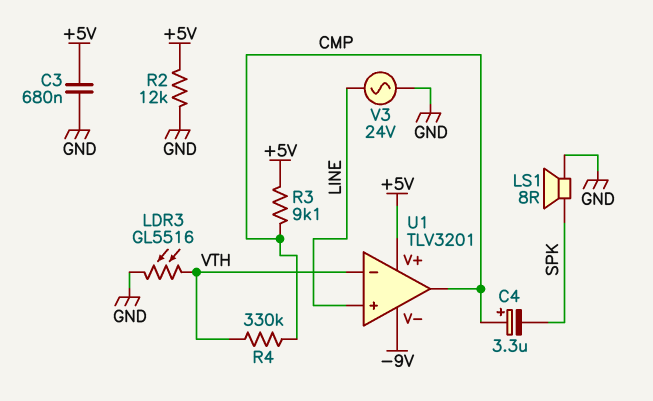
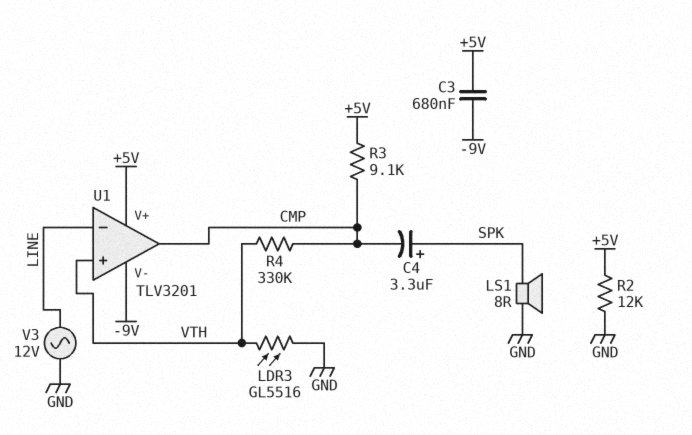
C3: 680nF (+5V, GND) -> 680nF (+5V, -9V)
C4: 3.3uF (plus CMP, minus SPK) -> 3.3uF (plus SPK, minus CMP)
U1 pin in+: LINE -> VTH
U1 pin in-: VTH -> LINE
V3: AC 24V (GND, LINE) -> AC 12V (GND, LINE)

#### ASSIGNMENT:
Without the pictures, print all of the records exactly.

#### WRITTEN REPLY:
C3: 680nF (+5V, GND) -> 680nF (+5V, -9V)
C4: 3.3uF (plus CMP, minus SPK) -> 3.3uF (plus SPK, minus CMP)
U1 pin in+: LINE -> VTH
U1 pin in-: VTH -> LINE
V3: AC 24V (GND, LINE) -> AC 12V (GND, LINE)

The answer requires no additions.